(Data excerpts)
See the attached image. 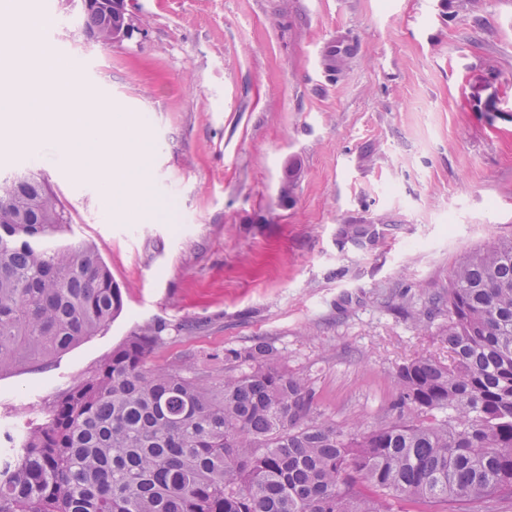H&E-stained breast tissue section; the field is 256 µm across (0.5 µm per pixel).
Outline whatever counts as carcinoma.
<instances>
[{
    "label": "carcinoma",
    "instance_id": "cac0c4a2",
    "mask_svg": "<svg viewBox=\"0 0 512 512\" xmlns=\"http://www.w3.org/2000/svg\"><path fill=\"white\" fill-rule=\"evenodd\" d=\"M119 19L84 13L103 42ZM41 174L0 177V374L103 333L121 288L99 249L59 235ZM440 301L447 357L396 372L408 417L364 432L309 418L307 381L259 341L232 374L147 367L139 327L61 392L0 466V512H497L512 499V237L466 252Z\"/></svg>",
    "mask_w": 512,
    "mask_h": 512
}]
</instances>
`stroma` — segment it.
Masks as SVG:
<instances>
[{"mask_svg": "<svg viewBox=\"0 0 512 512\" xmlns=\"http://www.w3.org/2000/svg\"><path fill=\"white\" fill-rule=\"evenodd\" d=\"M56 7L83 83L143 123L154 204L108 218L73 167L0 150L1 174L41 170L123 293L107 331L0 376V424L39 421L144 325L149 367L218 381L262 340L318 421L397 417V366L442 354L433 299L459 257L512 236V0H126L134 32L106 46L81 0Z\"/></svg>", "mask_w": 512, "mask_h": 512, "instance_id": "1", "label": "stroma"}]
</instances>
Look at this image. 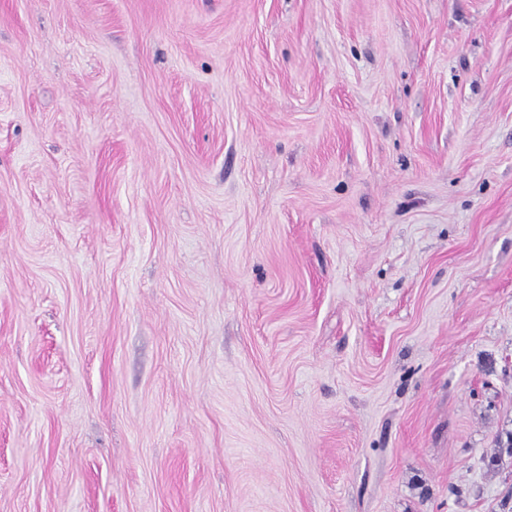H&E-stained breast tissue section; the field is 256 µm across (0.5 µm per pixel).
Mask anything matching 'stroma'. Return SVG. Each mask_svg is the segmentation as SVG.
Segmentation results:
<instances>
[{
	"mask_svg": "<svg viewBox=\"0 0 512 512\" xmlns=\"http://www.w3.org/2000/svg\"><path fill=\"white\" fill-rule=\"evenodd\" d=\"M0 512H512V0H0Z\"/></svg>",
	"mask_w": 512,
	"mask_h": 512,
	"instance_id": "35a3bbf8",
	"label": "stroma"
}]
</instances>
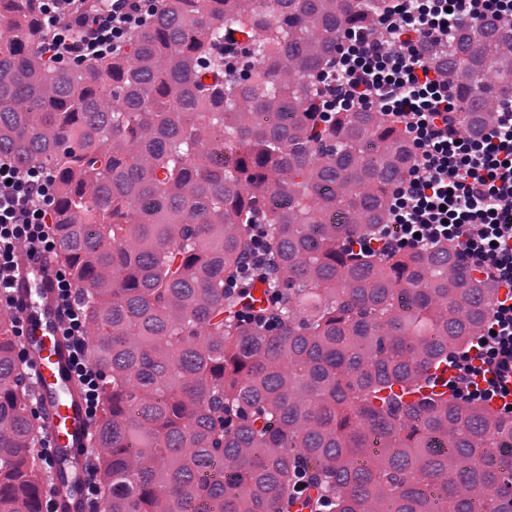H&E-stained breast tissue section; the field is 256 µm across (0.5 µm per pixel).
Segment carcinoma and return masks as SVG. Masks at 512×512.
<instances>
[{
    "mask_svg": "<svg viewBox=\"0 0 512 512\" xmlns=\"http://www.w3.org/2000/svg\"><path fill=\"white\" fill-rule=\"evenodd\" d=\"M383 9L159 0L122 50L73 65L39 52L37 0H0V153L55 180L53 253L101 374L107 512H512L490 510L512 420L448 395V357L483 334L495 283L451 241L376 243L410 144L384 112L322 114L340 34L377 31ZM427 59L459 101L448 125L479 135L512 96V10ZM252 224L272 330L230 285ZM39 437L0 310V512H44Z\"/></svg>",
    "mask_w": 512,
    "mask_h": 512,
    "instance_id": "1",
    "label": "carcinoma"
}]
</instances>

_Task instructions_
Every line from the one with "Mask anything matching" through the last line of the material gets printed exactly, and nothing more. Omit the pictures.

_Solution for this task_
Mask anything matching 'stroma'. Return SVG. Each mask_svg is the segmentation as SVG.
Segmentation results:
<instances>
[{
	"mask_svg": "<svg viewBox=\"0 0 512 512\" xmlns=\"http://www.w3.org/2000/svg\"><path fill=\"white\" fill-rule=\"evenodd\" d=\"M0 512H512V0H0Z\"/></svg>",
	"mask_w": 512,
	"mask_h": 512,
	"instance_id": "35a3bbf8",
	"label": "stroma"
}]
</instances>
H&E-stained breast tissue section; the field is 256 µm across (0.5 µm per pixel).
Segment carcinoma and return masks as SVG. Masks at 512×512.
<instances>
[{
    "mask_svg": "<svg viewBox=\"0 0 512 512\" xmlns=\"http://www.w3.org/2000/svg\"><path fill=\"white\" fill-rule=\"evenodd\" d=\"M383 9L159 0L122 50L73 65L39 52L37 0H0V153L55 180L53 253L101 374L107 512H512L490 510L512 420L448 395V357L483 334L495 283L451 241L376 243L410 144L384 112L322 114L340 34L377 31ZM427 59L459 101L448 125L479 135L512 96V10ZM252 224L272 330L230 285ZM39 437L0 310V512H44Z\"/></svg>",
    "mask_w": 512,
    "mask_h": 512,
    "instance_id": "1",
    "label": "carcinoma"
}]
</instances>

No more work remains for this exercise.